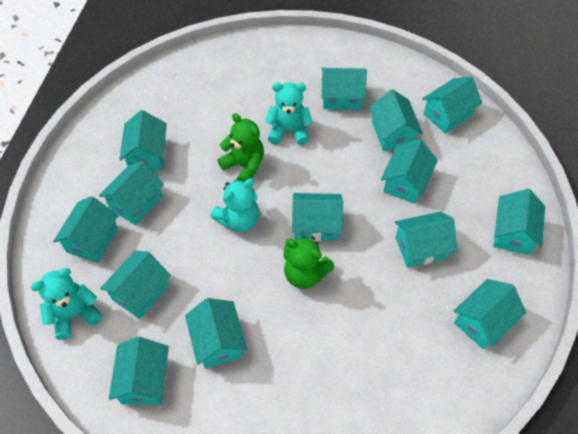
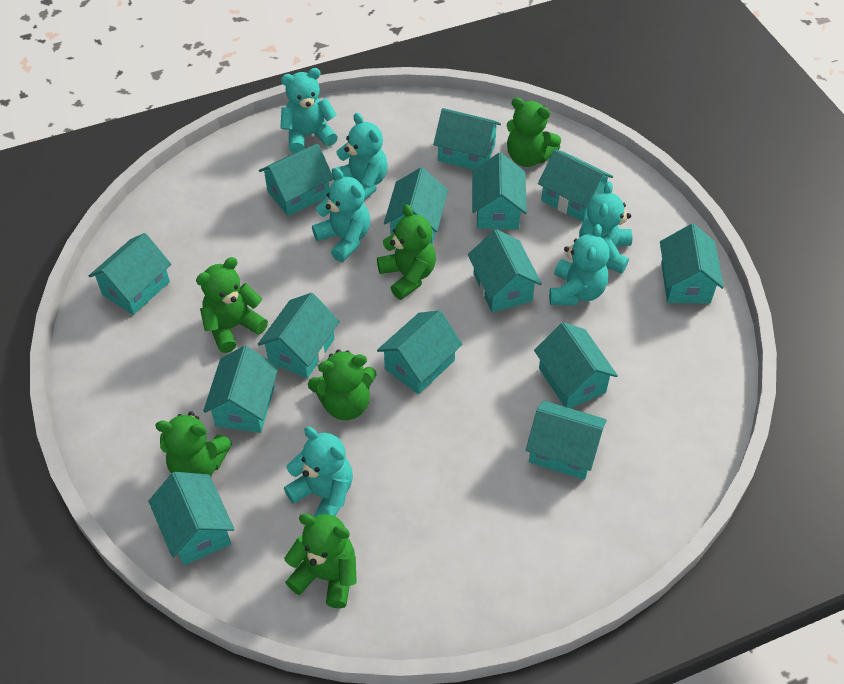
green teddy bear: 2 -> 6
turquoise teddy bear: 3 -> 6

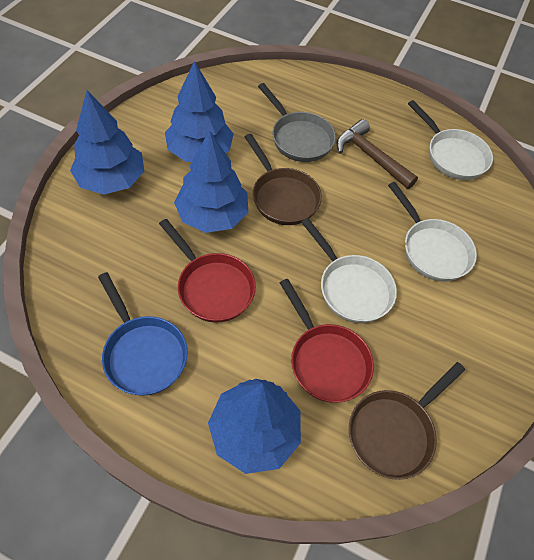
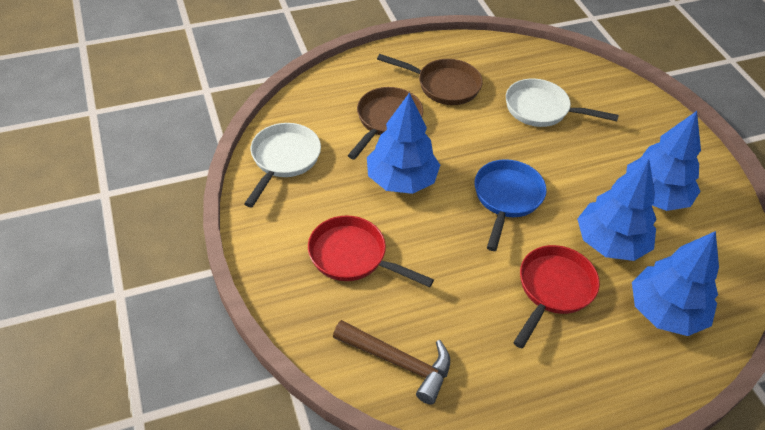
grey pan: 1 -> 0
white pan: 3 -> 2

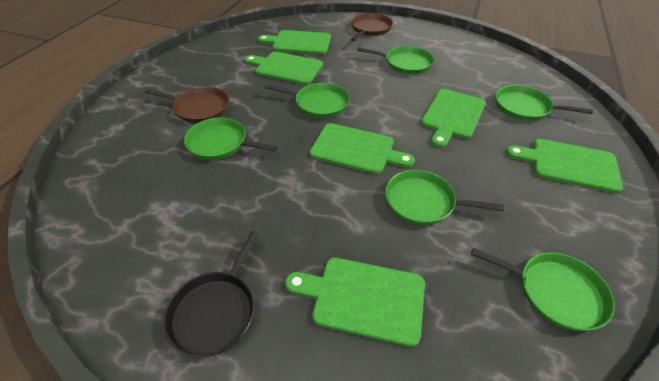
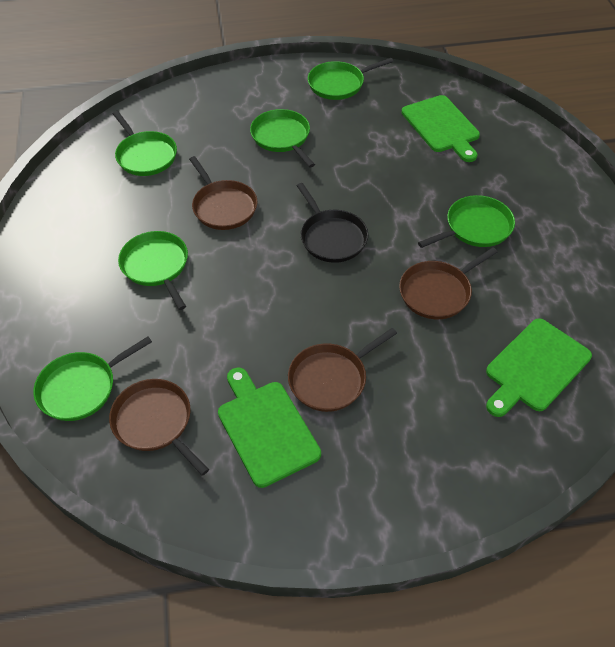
brown pan: 2 -> 4
green cutting board: 6 -> 3

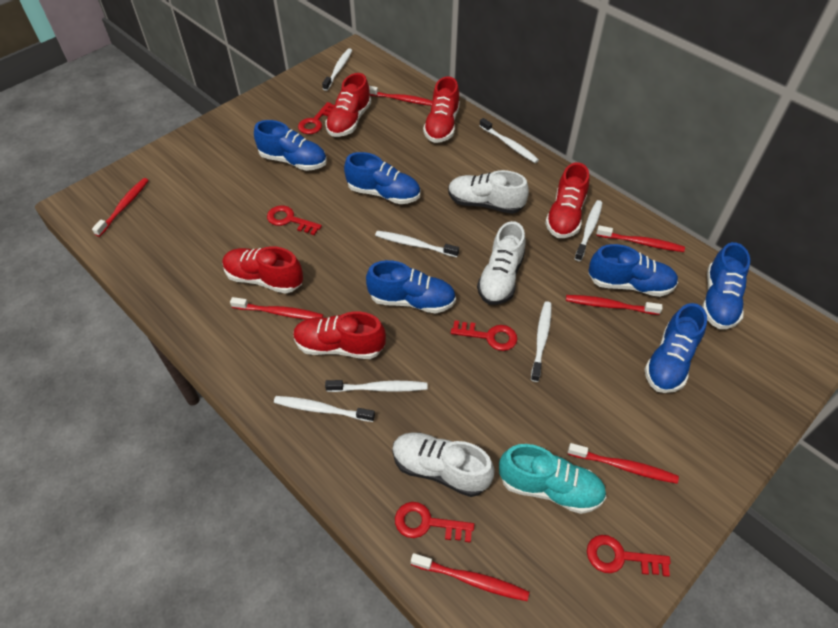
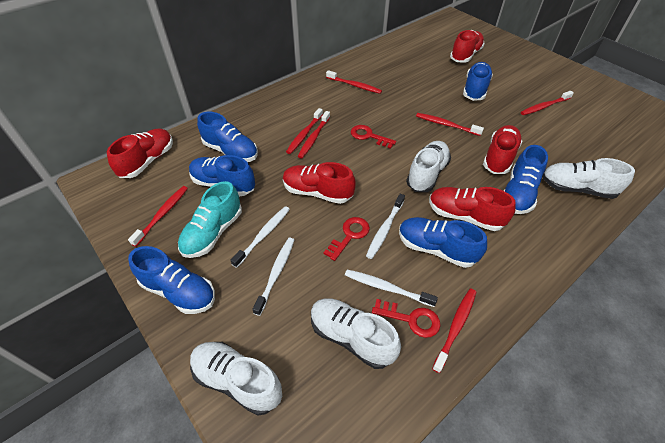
red key: 5 -> 3
white shoe: 3 -> 4
white toothbrush: 7 -> 4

━━━━━━━━━━

Search the listing for "white" and copy each line holding it.

Finished task.
white pan: 3 -> 2
white shoe: 3 -> 4
white toothbrush: 7 -> 4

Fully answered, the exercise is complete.